- AIM OF THE TASK -
Every record must be transcribed in its entirety, apart from the images, which are to be omitted.

- DATA IN THIS EXERCISE -
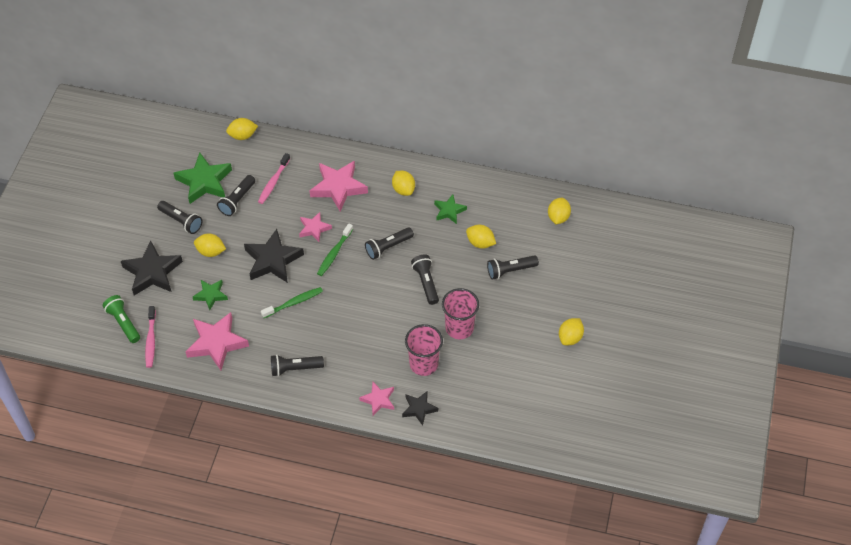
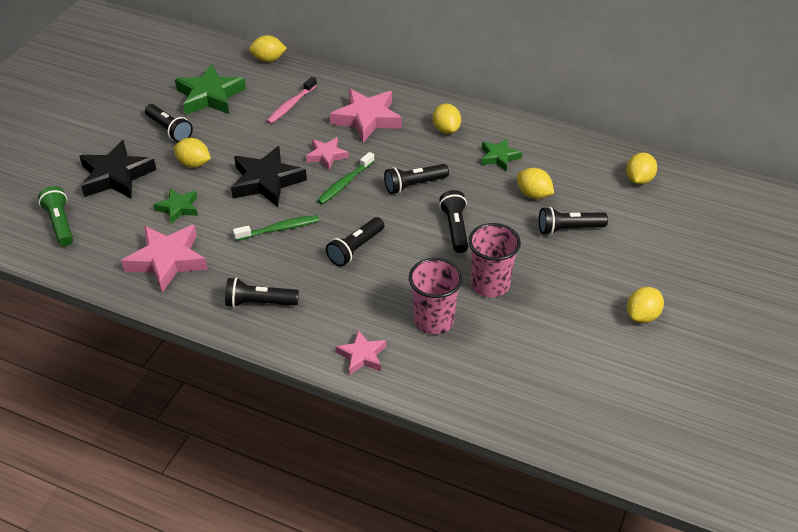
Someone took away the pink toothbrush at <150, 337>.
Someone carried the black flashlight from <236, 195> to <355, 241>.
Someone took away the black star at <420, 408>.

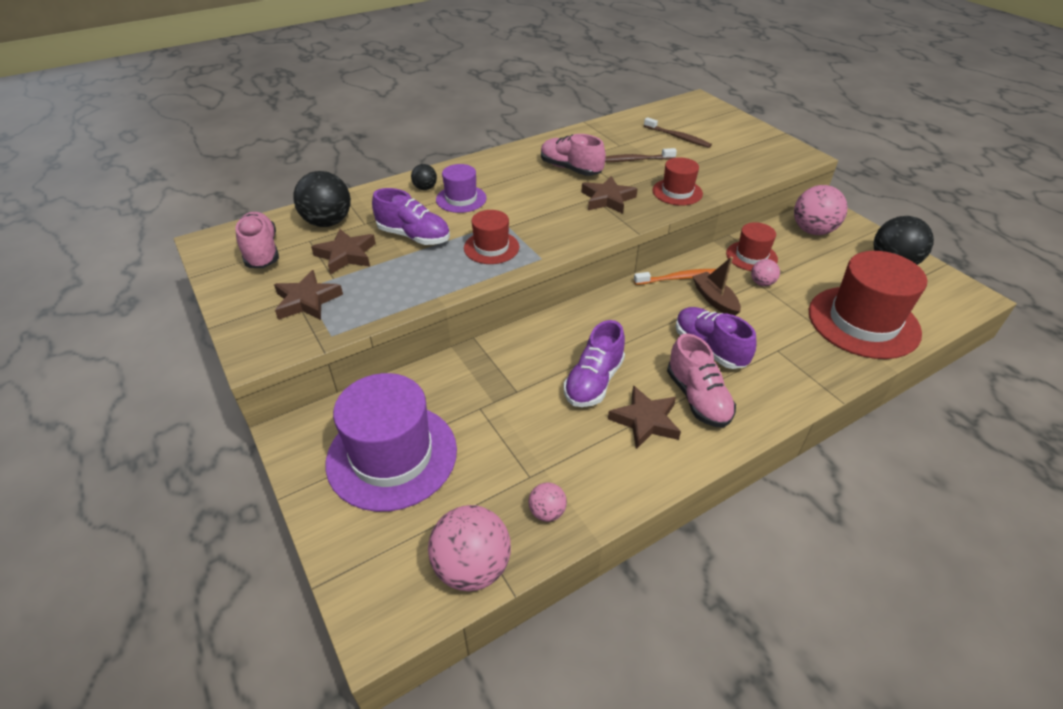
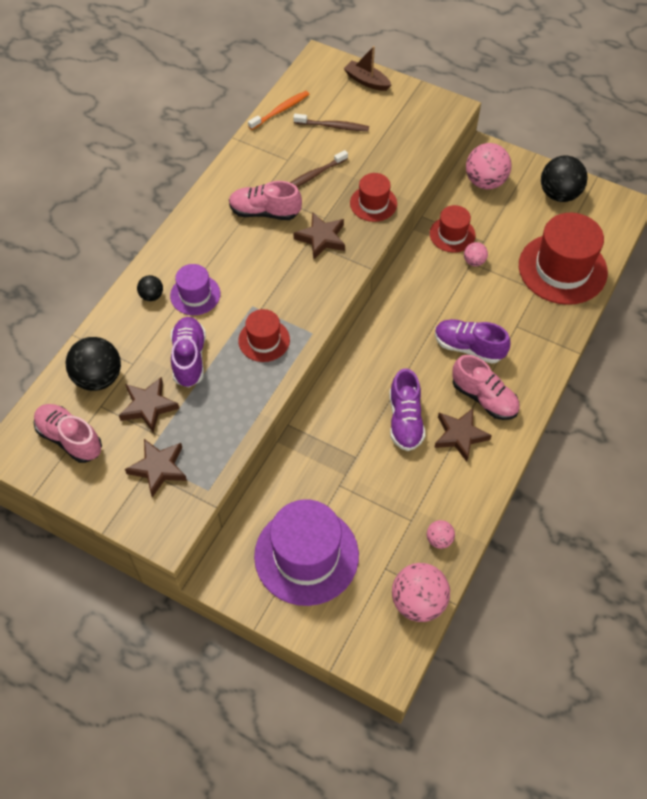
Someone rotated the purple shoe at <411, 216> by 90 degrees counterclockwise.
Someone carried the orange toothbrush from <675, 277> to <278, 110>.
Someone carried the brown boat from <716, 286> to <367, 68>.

- EXPECTED ANSWER -
Someone took away the pink toothbrush at <150, 337>.
Someone carried the black flashlight from <236, 195> to <355, 241>.
Someone took away the black star at <420, 408>.

Someone rotated the purple shoe at <411, 216> by 90 degrees counterclockwise.
Someone carried the orange toothbrush from <675, 277> to <278, 110>.
Someone carried the brown boat from <716, 286> to <367, 68>.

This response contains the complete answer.